INFORMATION PROVIDED below:

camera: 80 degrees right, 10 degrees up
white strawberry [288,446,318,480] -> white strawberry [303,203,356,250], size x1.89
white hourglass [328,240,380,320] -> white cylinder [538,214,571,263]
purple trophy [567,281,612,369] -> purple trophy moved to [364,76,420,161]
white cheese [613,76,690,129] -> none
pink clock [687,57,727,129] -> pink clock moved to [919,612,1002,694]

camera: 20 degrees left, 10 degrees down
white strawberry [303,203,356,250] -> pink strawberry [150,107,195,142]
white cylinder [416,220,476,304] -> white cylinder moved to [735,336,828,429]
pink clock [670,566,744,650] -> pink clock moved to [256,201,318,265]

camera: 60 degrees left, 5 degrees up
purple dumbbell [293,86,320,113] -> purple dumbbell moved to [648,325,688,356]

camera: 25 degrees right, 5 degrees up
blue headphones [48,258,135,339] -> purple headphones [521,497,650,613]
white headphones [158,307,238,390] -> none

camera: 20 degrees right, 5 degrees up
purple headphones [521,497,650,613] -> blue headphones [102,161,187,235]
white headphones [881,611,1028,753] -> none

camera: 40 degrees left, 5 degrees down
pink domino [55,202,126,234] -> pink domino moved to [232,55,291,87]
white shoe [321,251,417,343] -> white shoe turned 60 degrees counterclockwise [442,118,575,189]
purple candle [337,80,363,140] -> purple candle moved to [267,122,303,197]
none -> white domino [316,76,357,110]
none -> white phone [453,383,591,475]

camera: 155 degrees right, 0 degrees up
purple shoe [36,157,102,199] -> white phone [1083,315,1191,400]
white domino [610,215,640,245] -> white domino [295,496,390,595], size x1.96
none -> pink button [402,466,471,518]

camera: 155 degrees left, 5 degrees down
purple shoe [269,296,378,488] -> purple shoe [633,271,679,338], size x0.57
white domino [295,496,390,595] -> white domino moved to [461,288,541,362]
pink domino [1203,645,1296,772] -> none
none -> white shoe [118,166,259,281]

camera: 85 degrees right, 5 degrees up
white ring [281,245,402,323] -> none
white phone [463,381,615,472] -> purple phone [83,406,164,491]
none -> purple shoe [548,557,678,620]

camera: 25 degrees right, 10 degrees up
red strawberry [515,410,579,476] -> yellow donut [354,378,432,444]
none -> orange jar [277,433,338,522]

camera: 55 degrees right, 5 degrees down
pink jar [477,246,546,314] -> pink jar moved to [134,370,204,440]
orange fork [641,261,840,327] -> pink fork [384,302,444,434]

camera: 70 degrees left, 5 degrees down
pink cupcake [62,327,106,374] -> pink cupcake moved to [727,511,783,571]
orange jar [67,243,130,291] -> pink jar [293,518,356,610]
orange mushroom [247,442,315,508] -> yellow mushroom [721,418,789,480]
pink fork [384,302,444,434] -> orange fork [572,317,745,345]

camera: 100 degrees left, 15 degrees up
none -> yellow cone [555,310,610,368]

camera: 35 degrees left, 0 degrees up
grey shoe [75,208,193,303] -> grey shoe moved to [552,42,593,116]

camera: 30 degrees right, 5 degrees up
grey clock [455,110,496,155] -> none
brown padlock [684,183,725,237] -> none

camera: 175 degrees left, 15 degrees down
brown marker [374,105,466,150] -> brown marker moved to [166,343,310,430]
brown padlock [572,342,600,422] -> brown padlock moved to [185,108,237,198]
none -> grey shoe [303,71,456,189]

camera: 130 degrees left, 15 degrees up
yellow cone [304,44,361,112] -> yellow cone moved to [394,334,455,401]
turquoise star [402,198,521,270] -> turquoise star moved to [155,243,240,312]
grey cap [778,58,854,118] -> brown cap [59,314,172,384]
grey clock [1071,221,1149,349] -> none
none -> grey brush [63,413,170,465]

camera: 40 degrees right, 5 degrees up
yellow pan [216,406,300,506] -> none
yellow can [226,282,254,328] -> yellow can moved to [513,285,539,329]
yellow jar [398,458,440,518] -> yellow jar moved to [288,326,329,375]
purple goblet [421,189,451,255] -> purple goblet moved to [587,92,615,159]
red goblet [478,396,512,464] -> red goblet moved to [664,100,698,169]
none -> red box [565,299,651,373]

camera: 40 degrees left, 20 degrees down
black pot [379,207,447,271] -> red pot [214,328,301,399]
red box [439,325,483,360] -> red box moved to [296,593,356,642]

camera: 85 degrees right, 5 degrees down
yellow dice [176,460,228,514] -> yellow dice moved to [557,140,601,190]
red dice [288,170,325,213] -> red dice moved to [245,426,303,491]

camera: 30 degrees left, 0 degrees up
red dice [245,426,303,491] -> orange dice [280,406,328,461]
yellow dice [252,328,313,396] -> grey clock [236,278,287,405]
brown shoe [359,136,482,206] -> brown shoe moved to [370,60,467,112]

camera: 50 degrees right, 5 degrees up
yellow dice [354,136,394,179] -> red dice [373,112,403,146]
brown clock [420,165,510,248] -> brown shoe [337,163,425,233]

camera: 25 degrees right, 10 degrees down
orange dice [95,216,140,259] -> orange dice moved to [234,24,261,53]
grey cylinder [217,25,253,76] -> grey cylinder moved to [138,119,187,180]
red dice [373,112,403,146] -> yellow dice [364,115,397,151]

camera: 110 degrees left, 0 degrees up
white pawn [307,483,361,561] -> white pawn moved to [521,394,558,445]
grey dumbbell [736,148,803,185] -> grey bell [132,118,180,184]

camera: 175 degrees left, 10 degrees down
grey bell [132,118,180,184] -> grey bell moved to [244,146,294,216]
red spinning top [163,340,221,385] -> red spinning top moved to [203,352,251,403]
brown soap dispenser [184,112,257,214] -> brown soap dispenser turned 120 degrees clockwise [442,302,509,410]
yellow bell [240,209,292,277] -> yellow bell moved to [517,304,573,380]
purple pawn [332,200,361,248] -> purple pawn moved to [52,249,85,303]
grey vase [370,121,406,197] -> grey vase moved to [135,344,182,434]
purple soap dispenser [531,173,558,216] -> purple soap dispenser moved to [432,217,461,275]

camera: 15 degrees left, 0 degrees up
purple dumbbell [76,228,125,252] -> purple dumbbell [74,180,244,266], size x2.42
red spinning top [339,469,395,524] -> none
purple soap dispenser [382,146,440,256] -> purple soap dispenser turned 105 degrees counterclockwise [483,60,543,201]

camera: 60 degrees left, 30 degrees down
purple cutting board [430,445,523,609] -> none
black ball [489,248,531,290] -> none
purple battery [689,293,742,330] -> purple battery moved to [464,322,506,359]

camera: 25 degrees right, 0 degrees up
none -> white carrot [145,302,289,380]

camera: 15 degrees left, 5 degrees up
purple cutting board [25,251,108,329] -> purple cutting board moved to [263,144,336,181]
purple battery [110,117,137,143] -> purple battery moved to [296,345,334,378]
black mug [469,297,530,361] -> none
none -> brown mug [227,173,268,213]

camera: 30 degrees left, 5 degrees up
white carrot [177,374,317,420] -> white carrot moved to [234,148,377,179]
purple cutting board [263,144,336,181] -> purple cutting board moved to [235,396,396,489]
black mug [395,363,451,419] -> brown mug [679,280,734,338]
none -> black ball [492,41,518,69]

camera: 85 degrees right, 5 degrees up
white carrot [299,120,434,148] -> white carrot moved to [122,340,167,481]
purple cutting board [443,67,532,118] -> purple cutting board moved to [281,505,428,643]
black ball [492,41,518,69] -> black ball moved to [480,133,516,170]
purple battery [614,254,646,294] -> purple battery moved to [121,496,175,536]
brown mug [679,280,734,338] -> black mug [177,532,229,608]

End of INFORMATION PROVIDED.

* WORK ORDER
Each entry needs to be written out again, exactly as given.

* RESPONSE
camera: 80 degrees right, 10 degrees up
white strawberry [288,446,318,480] -> white strawberry [303,203,356,250], size x1.89
white hourglass [328,240,380,320] -> white cylinder [538,214,571,263]
purple trophy [567,281,612,369] -> purple trophy moved to [364,76,420,161]
white cheese [613,76,690,129] -> none
pink clock [687,57,727,129] -> pink clock moved to [919,612,1002,694]

camera: 20 degrees left, 10 degrees down
white strawberry [303,203,356,250] -> pink strawberry [150,107,195,142]
white cylinder [416,220,476,304] -> white cylinder moved to [735,336,828,429]
pink clock [670,566,744,650] -> pink clock moved to [256,201,318,265]

camera: 60 degrees left, 5 degrees up
purple dumbbell [293,86,320,113] -> purple dumbbell moved to [648,325,688,356]

camera: 25 degrees right, 5 degrees up
blue headphones [48,258,135,339] -> purple headphones [521,497,650,613]
white headphones [158,307,238,390] -> none

camera: 20 degrees right, 5 degrees up
purple headphones [521,497,650,613] -> blue headphones [102,161,187,235]
white headphones [881,611,1028,753] -> none

camera: 40 degrees left, 5 degrees down
pink domino [55,202,126,234] -> pink domino moved to [232,55,291,87]
white shoe [321,251,417,343] -> white shoe turned 60 degrees counterclockwise [442,118,575,189]
purple candle [337,80,363,140] -> purple candle moved to [267,122,303,197]
none -> white domino [316,76,357,110]
none -> white phone [453,383,591,475]

camera: 155 degrees right, 0 degrees up
purple shoe [36,157,102,199] -> white phone [1083,315,1191,400]
white domino [610,215,640,245] -> white domino [295,496,390,595], size x1.96
none -> pink button [402,466,471,518]

camera: 155 degrees left, 5 degrees down
purple shoe [269,296,378,488] -> purple shoe [633,271,679,338], size x0.57
white domino [295,496,390,595] -> white domino moved to [461,288,541,362]
pink domino [1203,645,1296,772] -> none
none -> white shoe [118,166,259,281]

camera: 85 degrees right, 5 degrees up
white ring [281,245,402,323] -> none
white phone [463,381,615,472] -> purple phone [83,406,164,491]
none -> purple shoe [548,557,678,620]

camera: 25 degrees right, 10 degrees up
red strawberry [515,410,579,476] -> yellow donut [354,378,432,444]
none -> orange jar [277,433,338,522]

camera: 55 degrees right, 5 degrees down
pink jar [477,246,546,314] -> pink jar moved to [134,370,204,440]
orange fork [641,261,840,327] -> pink fork [384,302,444,434]

camera: 70 degrees left, 5 degrees down
pink cupcake [62,327,106,374] -> pink cupcake moved to [727,511,783,571]
orange jar [67,243,130,291] -> pink jar [293,518,356,610]
orange mushroom [247,442,315,508] -> yellow mushroom [721,418,789,480]
pink fork [384,302,444,434] -> orange fork [572,317,745,345]

camera: 100 degrees left, 15 degrees up
none -> yellow cone [555,310,610,368]

camera: 35 degrees left, 0 degrees up
grey shoe [75,208,193,303] -> grey shoe moved to [552,42,593,116]

camera: 30 degrees right, 5 degrees up
grey clock [455,110,496,155] -> none
brown padlock [684,183,725,237] -> none

camera: 175 degrees left, 15 degrees down
brown marker [374,105,466,150] -> brown marker moved to [166,343,310,430]
brown padlock [572,342,600,422] -> brown padlock moved to [185,108,237,198]
none -> grey shoe [303,71,456,189]

camera: 130 degrees left, 15 degrees up
yellow cone [304,44,361,112] -> yellow cone moved to [394,334,455,401]
turquoise star [402,198,521,270] -> turquoise star moved to [155,243,240,312]
grey cap [778,58,854,118] -> brown cap [59,314,172,384]
grey clock [1071,221,1149,349] -> none
none -> grey brush [63,413,170,465]

camera: 40 degrees right, 5 degrees up
yellow pan [216,406,300,506] -> none
yellow can [226,282,254,328] -> yellow can moved to [513,285,539,329]
yellow jar [398,458,440,518] -> yellow jar moved to [288,326,329,375]
purple goblet [421,189,451,255] -> purple goblet moved to [587,92,615,159]
red goblet [478,396,512,464] -> red goblet moved to [664,100,698,169]
none -> red box [565,299,651,373]

camera: 40 degrees left, 20 degrees down
black pot [379,207,447,271] -> red pot [214,328,301,399]
red box [439,325,483,360] -> red box moved to [296,593,356,642]

camera: 85 degrees right, 5 degrees down
yellow dice [176,460,228,514] -> yellow dice moved to [557,140,601,190]
red dice [288,170,325,213] -> red dice moved to [245,426,303,491]

camera: 30 degrees left, 0 degrees up
red dice [245,426,303,491] -> orange dice [280,406,328,461]
yellow dice [252,328,313,396] -> grey clock [236,278,287,405]
brown shoe [359,136,482,206] -> brown shoe moved to [370,60,467,112]

camera: 50 degrees right, 5 degrees up
yellow dice [354,136,394,179] -> red dice [373,112,403,146]
brown clock [420,165,510,248] -> brown shoe [337,163,425,233]

camera: 25 degrees right, 10 degrees down
orange dice [95,216,140,259] -> orange dice moved to [234,24,261,53]
grey cylinder [217,25,253,76] -> grey cylinder moved to [138,119,187,180]
red dice [373,112,403,146] -> yellow dice [364,115,397,151]

camera: 110 degrees left, 0 degrees up
white pawn [307,483,361,561] -> white pawn moved to [521,394,558,445]
grey dumbbell [736,148,803,185] -> grey bell [132,118,180,184]

camera: 175 degrees left, 10 degrees down
grey bell [132,118,180,184] -> grey bell moved to [244,146,294,216]
red spinning top [163,340,221,385] -> red spinning top moved to [203,352,251,403]
brown soap dispenser [184,112,257,214] -> brown soap dispenser turned 120 degrees clockwise [442,302,509,410]
yellow bell [240,209,292,277] -> yellow bell moved to [517,304,573,380]
purple pawn [332,200,361,248] -> purple pawn moved to [52,249,85,303]
grey vase [370,121,406,197] -> grey vase moved to [135,344,182,434]
purple soap dispenser [531,173,558,216] -> purple soap dispenser moved to [432,217,461,275]

camera: 15 degrees left, 0 degrees up
purple dumbbell [76,228,125,252] -> purple dumbbell [74,180,244,266], size x2.42
red spinning top [339,469,395,524] -> none
purple soap dispenser [382,146,440,256] -> purple soap dispenser turned 105 degrees counterclockwise [483,60,543,201]

camera: 60 degrees left, 30 degrees down
purple cutting board [430,445,523,609] -> none
black ball [489,248,531,290] -> none
purple battery [689,293,742,330] -> purple battery moved to [464,322,506,359]

camera: 25 degrees right, 0 degrees up
none -> white carrot [145,302,289,380]

camera: 15 degrees left, 5 degrees up
purple cutting board [25,251,108,329] -> purple cutting board moved to [263,144,336,181]
purple battery [110,117,137,143] -> purple battery moved to [296,345,334,378]
black mug [469,297,530,361] -> none
none -> brown mug [227,173,268,213]

camera: 30 degrees left, 5 degrees up
white carrot [177,374,317,420] -> white carrot moved to [234,148,377,179]
purple cutting board [263,144,336,181] -> purple cutting board moved to [235,396,396,489]
black mug [395,363,451,419] -> brown mug [679,280,734,338]
none -> black ball [492,41,518,69]

camera: 85 degrees right, 5 degrees up
white carrot [299,120,434,148] -> white carrot moved to [122,340,167,481]
purple cutting board [443,67,532,118] -> purple cutting board moved to [281,505,428,643]
black ball [492,41,518,69] -> black ball moved to [480,133,516,170]
purple battery [614,254,646,294] -> purple battery moved to [121,496,175,536]
brown mug [679,280,734,338] -> black mug [177,532,229,608]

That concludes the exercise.